■ **THE TASK**
Looking through the listing below, state how many lines have the word "white" in them. Only the number should be given.

::: PROVIDED RECORDS

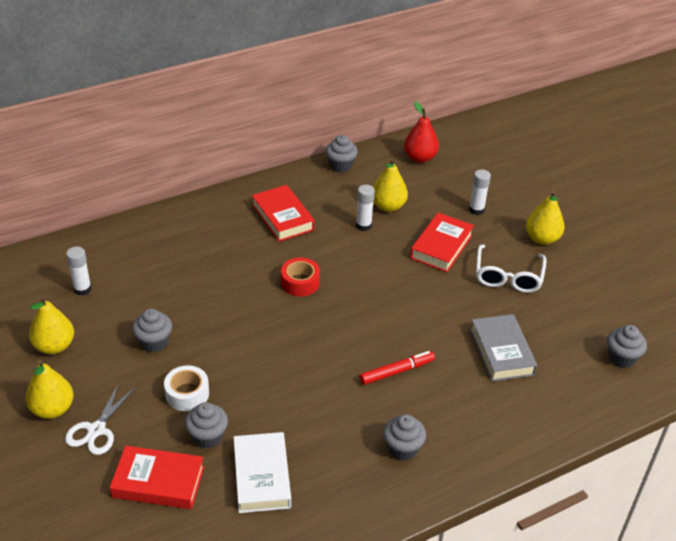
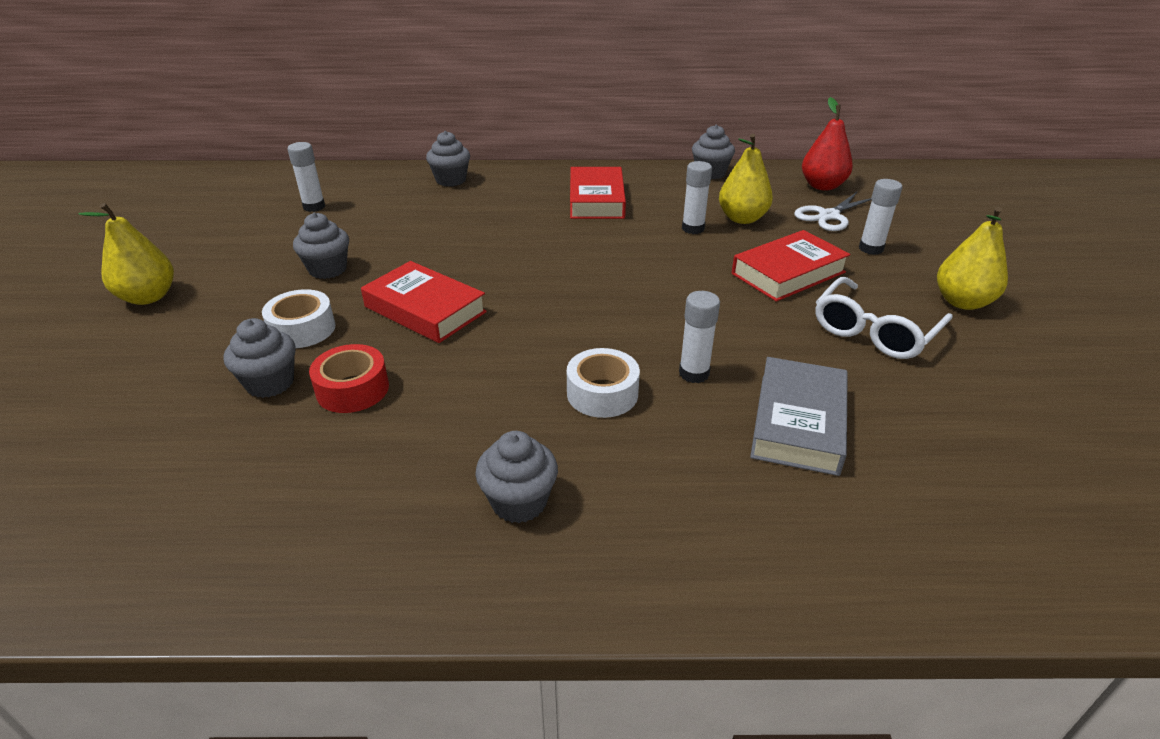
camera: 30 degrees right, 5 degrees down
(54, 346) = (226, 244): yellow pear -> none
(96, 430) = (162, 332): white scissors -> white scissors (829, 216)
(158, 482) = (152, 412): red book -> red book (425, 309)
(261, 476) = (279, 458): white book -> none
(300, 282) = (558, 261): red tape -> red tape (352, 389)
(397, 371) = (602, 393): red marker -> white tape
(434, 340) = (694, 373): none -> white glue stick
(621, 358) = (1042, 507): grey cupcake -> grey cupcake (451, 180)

::::::

■ **ANSWER BELOW**
4